■ **Try it**
Retype, exactly as they appear below, the lines between the line holding "R105: 5.6k (+9V, GND) -> 5.6k (+9V, N11)" and the line holding "S2: switch (DGND, EN2) -> button (DGND, EN2)", both ends included.

■ **Data provided**
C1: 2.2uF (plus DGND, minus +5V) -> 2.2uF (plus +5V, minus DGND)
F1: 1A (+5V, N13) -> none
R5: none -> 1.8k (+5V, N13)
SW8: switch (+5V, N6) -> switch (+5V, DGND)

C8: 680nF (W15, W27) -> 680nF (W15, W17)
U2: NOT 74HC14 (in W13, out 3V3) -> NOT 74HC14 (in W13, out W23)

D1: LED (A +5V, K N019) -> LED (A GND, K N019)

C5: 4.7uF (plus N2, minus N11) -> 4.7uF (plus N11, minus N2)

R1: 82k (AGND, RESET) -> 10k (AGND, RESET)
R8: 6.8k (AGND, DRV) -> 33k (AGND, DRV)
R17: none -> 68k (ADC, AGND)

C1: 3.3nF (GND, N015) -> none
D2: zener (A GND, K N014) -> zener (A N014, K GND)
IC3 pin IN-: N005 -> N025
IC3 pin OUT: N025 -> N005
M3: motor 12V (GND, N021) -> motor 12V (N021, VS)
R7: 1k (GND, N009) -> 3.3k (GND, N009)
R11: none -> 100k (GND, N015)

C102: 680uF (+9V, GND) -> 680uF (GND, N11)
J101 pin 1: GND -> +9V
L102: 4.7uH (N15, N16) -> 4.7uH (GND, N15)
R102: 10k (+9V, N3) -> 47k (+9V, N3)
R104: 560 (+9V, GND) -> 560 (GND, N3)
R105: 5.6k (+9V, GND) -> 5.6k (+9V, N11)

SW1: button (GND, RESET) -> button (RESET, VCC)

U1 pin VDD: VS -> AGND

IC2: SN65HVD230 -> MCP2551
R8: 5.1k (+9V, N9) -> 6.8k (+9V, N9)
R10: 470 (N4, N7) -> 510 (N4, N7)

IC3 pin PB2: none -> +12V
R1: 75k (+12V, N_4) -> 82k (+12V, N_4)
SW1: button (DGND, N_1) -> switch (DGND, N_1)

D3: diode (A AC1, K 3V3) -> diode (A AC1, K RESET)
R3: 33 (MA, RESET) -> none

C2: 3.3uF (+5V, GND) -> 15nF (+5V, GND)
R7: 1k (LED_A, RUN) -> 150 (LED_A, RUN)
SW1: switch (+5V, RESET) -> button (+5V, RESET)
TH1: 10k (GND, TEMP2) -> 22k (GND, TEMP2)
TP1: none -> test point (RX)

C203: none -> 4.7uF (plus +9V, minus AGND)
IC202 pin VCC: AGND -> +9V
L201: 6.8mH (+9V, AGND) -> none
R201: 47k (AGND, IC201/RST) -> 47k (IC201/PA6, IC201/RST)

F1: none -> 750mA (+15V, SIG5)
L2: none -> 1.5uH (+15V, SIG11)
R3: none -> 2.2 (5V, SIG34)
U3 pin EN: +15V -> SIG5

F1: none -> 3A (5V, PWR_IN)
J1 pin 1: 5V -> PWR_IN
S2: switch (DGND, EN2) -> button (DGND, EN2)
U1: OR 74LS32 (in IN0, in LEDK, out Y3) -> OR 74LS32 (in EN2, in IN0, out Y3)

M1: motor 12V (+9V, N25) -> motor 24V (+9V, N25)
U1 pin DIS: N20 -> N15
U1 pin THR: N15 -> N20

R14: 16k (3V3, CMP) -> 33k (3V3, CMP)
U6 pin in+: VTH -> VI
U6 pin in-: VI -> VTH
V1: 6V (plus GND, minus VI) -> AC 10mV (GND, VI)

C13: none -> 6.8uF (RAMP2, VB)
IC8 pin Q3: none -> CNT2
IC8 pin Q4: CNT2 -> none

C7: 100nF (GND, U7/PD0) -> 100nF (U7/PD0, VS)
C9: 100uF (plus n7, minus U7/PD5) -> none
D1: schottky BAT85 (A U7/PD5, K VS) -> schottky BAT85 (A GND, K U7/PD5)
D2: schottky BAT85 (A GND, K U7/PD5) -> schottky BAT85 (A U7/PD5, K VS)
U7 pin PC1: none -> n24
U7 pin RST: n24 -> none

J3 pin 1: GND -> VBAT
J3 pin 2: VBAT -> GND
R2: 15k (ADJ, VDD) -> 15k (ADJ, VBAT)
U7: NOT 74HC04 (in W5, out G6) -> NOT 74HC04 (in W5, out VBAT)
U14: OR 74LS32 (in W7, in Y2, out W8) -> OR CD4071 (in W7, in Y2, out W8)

■ **Completed exercise**
R105: 5.6k (+9V, GND) -> 5.6k (+9V, N11)

SW1: button (GND, RESET) -> button (RESET, VCC)

U1 pin VDD: VS -> AGND

IC2: SN65HVD230 -> MCP2551
R8: 5.1k (+9V, N9) -> 6.8k (+9V, N9)
R10: 470 (N4, N7) -> 510 (N4, N7)

IC3 pin PB2: none -> +12V
R1: 75k (+12V, N_4) -> 82k (+12V, N_4)
SW1: button (DGND, N_1) -> switch (DGND, N_1)

D3: diode (A AC1, K 3V3) -> diode (A AC1, K RESET)
R3: 33 (MA, RESET) -> none

C2: 3.3uF (+5V, GND) -> 15nF (+5V, GND)
R7: 1k (LED_A, RUN) -> 150 (LED_A, RUN)
SW1: switch (+5V, RESET) -> button (+5V, RESET)
TH1: 10k (GND, TEMP2) -> 22k (GND, TEMP2)
TP1: none -> test point (RX)

C203: none -> 4.7uF (plus +9V, minus AGND)
IC202 pin VCC: AGND -> +9V
L201: 6.8mH (+9V, AGND) -> none
R201: 47k (AGND, IC201/RST) -> 47k (IC201/PA6, IC201/RST)

F1: none -> 750mA (+15V, SIG5)
L2: none -> 1.5uH (+15V, SIG11)
R3: none -> 2.2 (5V, SIG34)
U3 pin EN: +15V -> SIG5

F1: none -> 3A (5V, PWR_IN)
J1 pin 1: 5V -> PWR_IN
S2: switch (DGND, EN2) -> button (DGND, EN2)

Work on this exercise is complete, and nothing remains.